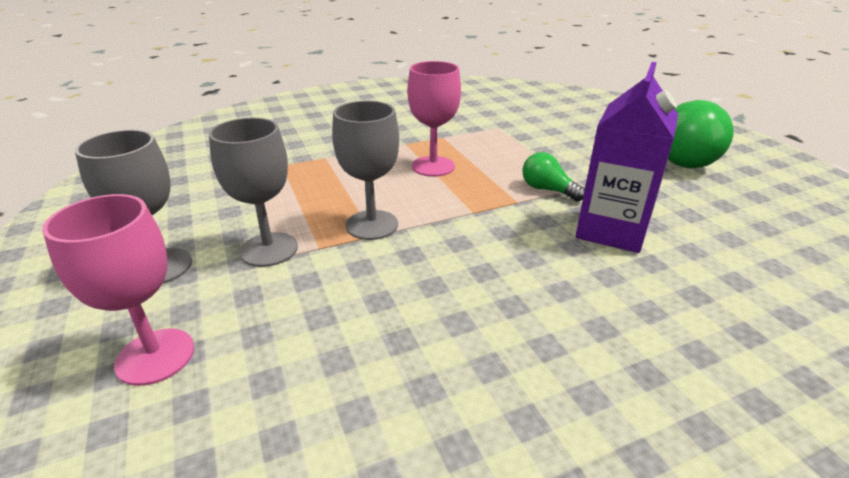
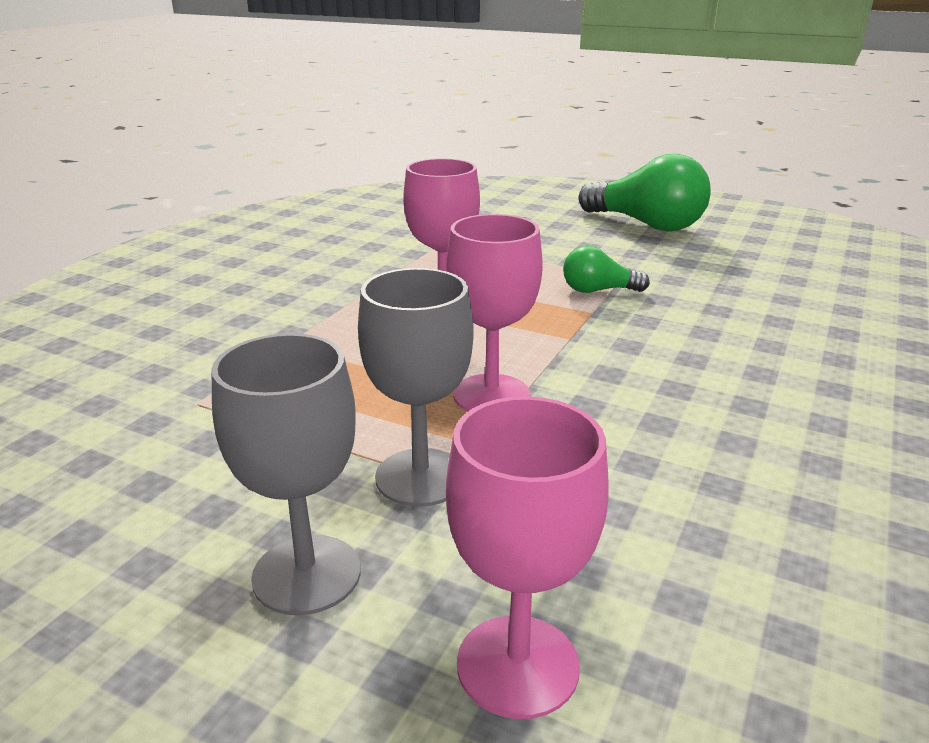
camera: 40 degrees left, 5 degrees down
(372, 225) = (491, 395): grey goblet -> pink goblet
(611, 230) = (709, 306): purple carton -> none

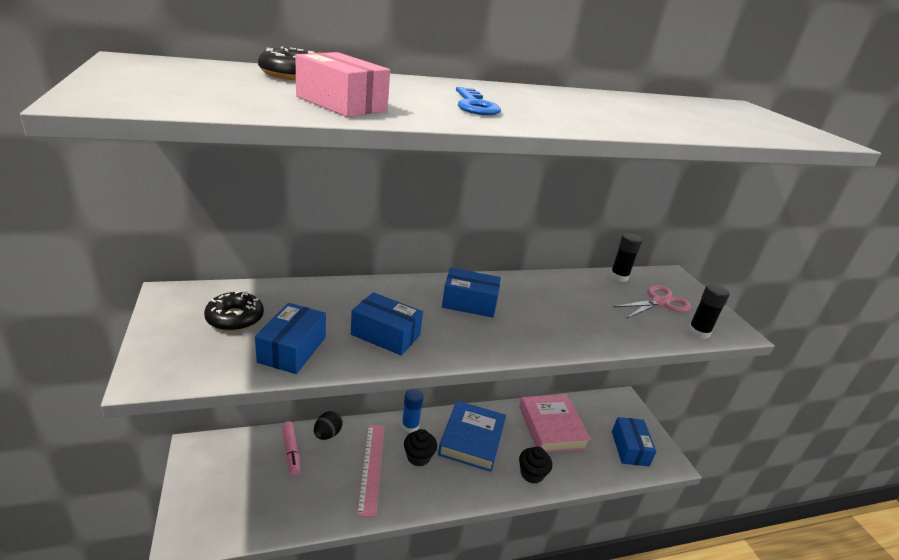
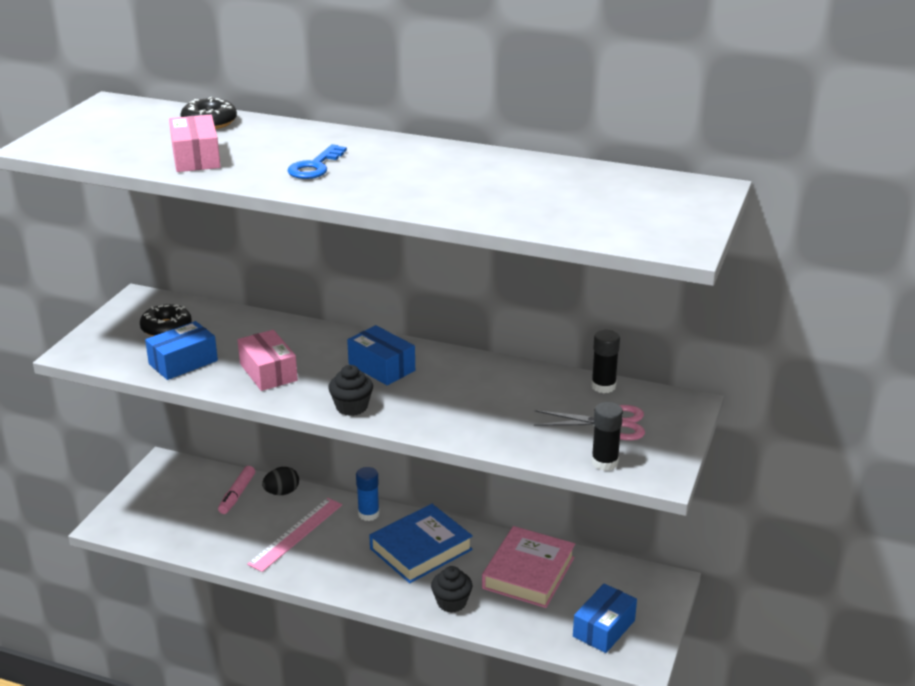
camera: 40 degrees right, 0 degrees up
(385, 335) = (268, 372): blue box -> pink box
(418, 457) = (349, 543): black cupcake -> black cupcake (351, 407)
_ _ _ _ _ _ _
● **Exercise details**:
Check each line of the data for the word "degrees", then state only how many lines hold it.

● **Answer to this task**:
2